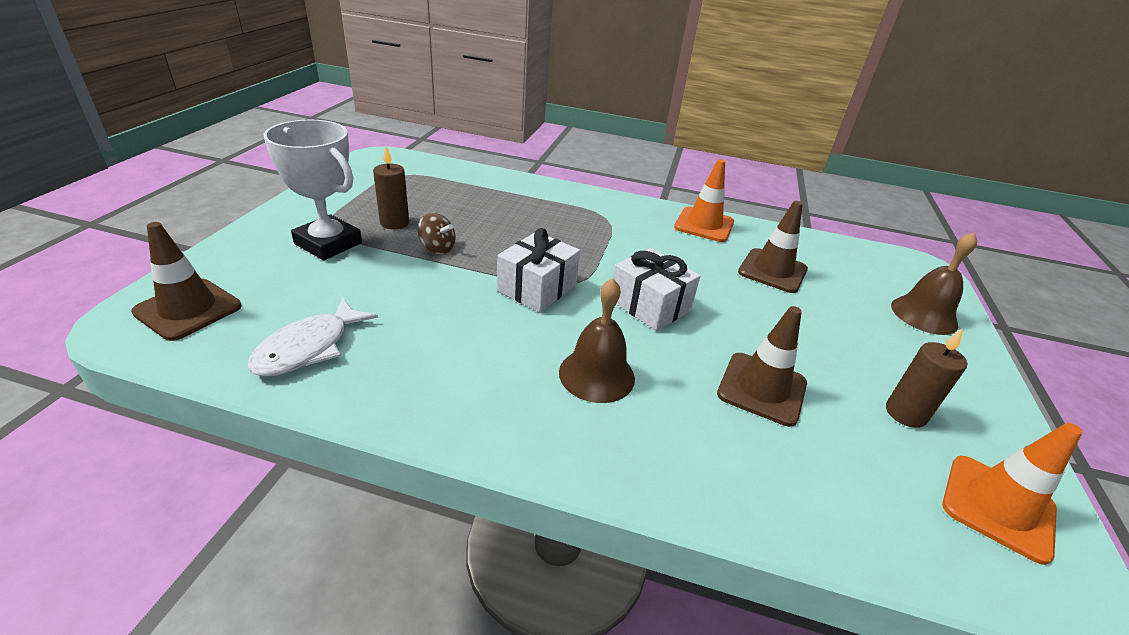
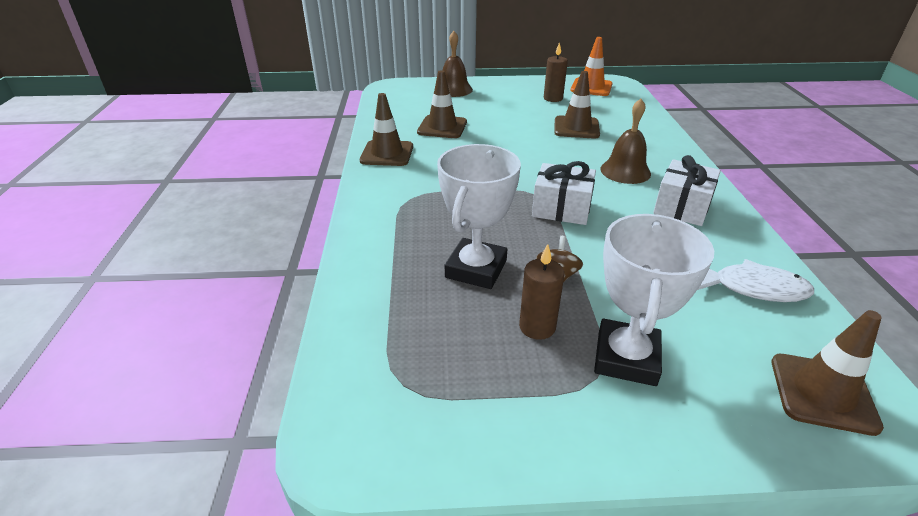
camera: 105 degrees left, 0 degrees up
(479, 219) = (476, 269): none -> white trophy
(649, 305) = (533, 163): white gift -> white gift (682, 207)
(704, 225) = (387, 154): orange traffic cone -> brown traffic cone

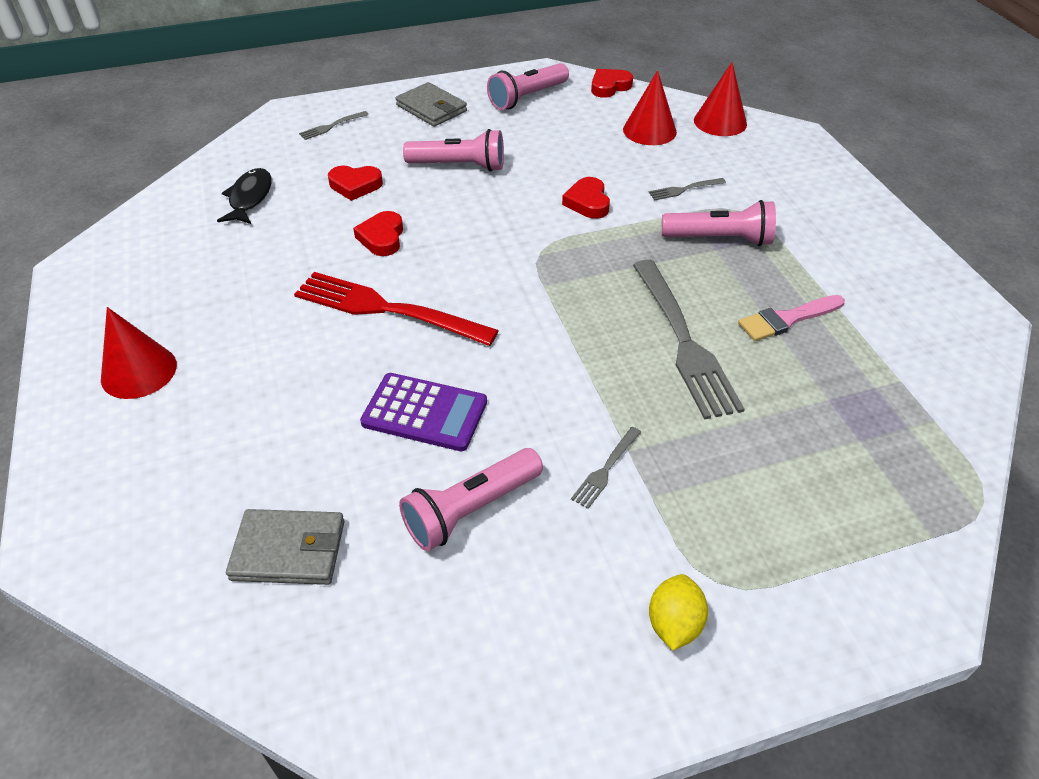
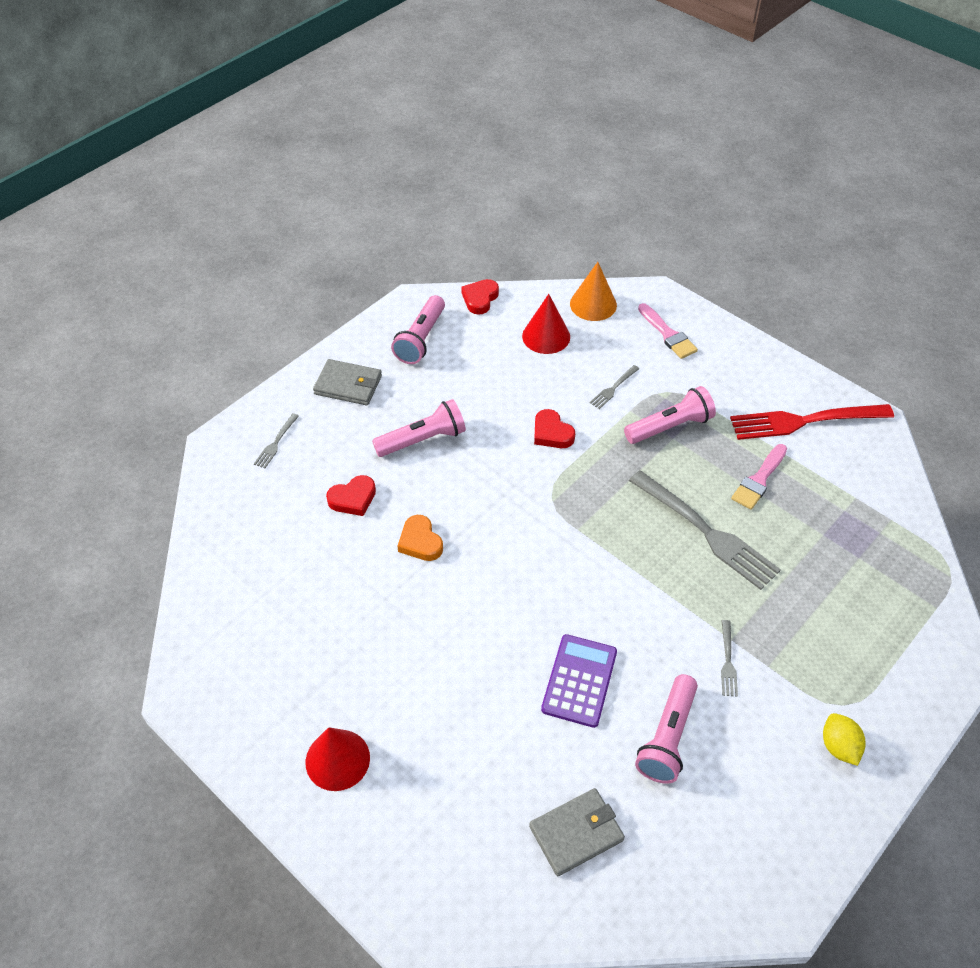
camera: 30 degrees left, 5 degrees up
(250, 198) = (273, 553): black fish -> none
(382, 238) = (420, 542): red heart -> orange heart
(387, 309) = (481, 607): red fork -> red fork (805, 421)
(424, 412) = (579, 681): purple calculator -> purple calculator turned 60 degrees counterclockwise
(720, 122) = (593, 304): red cone -> orange cone
(782, 167) = (667, 334): none -> pink brush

____

Set down, word for word, the full listing above, and carry over no pictures.

camera: 105 degrees left, 0 degrees up
(479, 219) = (476, 269): none -> white trophy
(649, 305) = (533, 163): white gift -> white gift (682, 207)
(704, 225) = (387, 154): orange traffic cone -> brown traffic cone

camera: 30 degrees left, 5 degrees up
(250, 198) = (273, 553): black fish -> none
(382, 238) = (420, 542): red heart -> orange heart
(387, 309) = (481, 607): red fork -> red fork (805, 421)
(424, 412) = (579, 681): purple calculator -> purple calculator turned 60 degrees counterclockwise
(720, 122) = (593, 304): red cone -> orange cone
(782, 167) = (667, 334): none -> pink brush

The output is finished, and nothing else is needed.